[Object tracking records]

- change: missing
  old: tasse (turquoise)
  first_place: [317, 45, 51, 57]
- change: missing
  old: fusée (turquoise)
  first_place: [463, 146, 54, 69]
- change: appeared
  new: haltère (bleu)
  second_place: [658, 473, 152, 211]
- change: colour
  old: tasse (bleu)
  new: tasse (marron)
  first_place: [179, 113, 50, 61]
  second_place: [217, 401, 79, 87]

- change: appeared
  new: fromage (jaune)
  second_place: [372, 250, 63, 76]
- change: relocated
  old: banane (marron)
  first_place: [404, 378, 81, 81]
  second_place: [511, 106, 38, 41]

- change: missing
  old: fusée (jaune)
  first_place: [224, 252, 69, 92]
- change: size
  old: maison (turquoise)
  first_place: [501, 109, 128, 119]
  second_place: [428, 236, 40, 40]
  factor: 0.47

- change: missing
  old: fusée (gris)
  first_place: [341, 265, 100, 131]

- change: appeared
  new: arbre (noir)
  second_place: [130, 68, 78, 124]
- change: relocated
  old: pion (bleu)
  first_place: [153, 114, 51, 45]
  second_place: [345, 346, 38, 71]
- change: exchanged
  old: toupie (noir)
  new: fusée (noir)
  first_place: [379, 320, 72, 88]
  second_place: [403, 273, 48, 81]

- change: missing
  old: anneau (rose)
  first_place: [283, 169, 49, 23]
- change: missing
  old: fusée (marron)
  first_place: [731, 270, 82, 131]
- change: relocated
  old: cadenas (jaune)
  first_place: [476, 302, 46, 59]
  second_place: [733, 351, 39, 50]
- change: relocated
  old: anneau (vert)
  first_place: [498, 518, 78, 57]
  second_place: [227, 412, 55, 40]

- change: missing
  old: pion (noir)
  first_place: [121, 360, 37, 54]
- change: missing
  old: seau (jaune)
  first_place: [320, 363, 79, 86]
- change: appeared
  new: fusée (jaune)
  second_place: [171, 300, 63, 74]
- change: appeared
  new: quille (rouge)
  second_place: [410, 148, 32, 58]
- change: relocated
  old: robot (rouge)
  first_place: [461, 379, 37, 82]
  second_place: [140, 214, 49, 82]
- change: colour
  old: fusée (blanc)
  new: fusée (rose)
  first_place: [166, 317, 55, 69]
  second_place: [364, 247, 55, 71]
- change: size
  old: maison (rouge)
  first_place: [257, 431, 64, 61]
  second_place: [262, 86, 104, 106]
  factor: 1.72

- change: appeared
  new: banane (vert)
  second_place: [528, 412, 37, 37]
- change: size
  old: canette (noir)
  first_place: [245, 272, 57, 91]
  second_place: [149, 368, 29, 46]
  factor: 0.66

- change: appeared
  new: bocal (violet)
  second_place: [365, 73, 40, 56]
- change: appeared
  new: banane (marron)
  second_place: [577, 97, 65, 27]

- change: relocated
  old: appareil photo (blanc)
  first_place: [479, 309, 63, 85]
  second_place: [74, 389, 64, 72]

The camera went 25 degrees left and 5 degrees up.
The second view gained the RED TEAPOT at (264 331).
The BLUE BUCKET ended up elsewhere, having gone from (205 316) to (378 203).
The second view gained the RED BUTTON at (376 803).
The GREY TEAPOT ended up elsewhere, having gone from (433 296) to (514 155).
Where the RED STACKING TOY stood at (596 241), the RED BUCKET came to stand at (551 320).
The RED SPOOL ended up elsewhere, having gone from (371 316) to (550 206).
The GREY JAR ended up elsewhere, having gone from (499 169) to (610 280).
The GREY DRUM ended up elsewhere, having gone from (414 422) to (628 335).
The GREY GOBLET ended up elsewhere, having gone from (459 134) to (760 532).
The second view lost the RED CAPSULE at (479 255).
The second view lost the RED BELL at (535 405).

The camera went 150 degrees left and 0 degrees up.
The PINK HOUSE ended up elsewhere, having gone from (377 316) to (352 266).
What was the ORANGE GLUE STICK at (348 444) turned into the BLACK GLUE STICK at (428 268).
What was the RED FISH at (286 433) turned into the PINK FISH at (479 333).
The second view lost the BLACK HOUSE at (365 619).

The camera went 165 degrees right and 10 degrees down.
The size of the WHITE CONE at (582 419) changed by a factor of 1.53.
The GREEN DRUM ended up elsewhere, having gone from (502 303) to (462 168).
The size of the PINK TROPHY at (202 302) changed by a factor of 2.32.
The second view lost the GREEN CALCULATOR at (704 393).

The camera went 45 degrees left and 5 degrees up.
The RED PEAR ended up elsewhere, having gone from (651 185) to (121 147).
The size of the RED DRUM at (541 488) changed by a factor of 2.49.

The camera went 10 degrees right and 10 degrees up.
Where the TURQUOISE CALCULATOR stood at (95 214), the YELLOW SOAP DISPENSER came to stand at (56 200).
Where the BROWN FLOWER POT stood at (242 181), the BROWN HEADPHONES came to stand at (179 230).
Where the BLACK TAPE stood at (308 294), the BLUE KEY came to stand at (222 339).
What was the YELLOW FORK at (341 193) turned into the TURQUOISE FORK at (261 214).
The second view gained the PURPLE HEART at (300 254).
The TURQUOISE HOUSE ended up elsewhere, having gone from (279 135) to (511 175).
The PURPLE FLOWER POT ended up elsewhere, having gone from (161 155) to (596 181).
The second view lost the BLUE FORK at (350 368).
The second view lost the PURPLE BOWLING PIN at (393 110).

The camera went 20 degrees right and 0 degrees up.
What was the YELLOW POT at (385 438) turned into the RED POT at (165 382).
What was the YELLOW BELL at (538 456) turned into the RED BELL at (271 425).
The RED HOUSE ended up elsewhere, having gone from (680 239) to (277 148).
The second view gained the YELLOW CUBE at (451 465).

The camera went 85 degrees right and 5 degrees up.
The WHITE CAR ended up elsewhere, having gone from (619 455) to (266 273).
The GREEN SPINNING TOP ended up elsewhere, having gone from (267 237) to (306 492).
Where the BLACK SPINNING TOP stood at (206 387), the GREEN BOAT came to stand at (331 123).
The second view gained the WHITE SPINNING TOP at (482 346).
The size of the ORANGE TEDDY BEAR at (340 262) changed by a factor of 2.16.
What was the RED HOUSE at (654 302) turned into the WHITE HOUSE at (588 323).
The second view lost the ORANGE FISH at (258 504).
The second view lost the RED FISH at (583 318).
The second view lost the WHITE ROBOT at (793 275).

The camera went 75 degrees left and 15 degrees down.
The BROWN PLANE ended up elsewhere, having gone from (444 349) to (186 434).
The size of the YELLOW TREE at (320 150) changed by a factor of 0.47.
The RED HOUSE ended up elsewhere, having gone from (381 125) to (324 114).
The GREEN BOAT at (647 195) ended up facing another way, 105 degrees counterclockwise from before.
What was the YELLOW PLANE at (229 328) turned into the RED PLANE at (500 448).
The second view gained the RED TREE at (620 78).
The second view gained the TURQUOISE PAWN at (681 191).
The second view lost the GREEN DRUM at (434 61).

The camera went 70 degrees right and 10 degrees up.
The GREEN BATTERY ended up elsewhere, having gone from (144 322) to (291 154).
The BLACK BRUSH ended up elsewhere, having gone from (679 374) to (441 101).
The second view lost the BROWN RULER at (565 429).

■ **Directions**:
Search the entries for the word "TEAPOT" and copy every line that holds it.

■ **Solution for this exercise**:
The second view gained the RED TEAPOT at (264 331).
The GREY TEAPOT ended up elsewhere, having gone from (433 296) to (514 155).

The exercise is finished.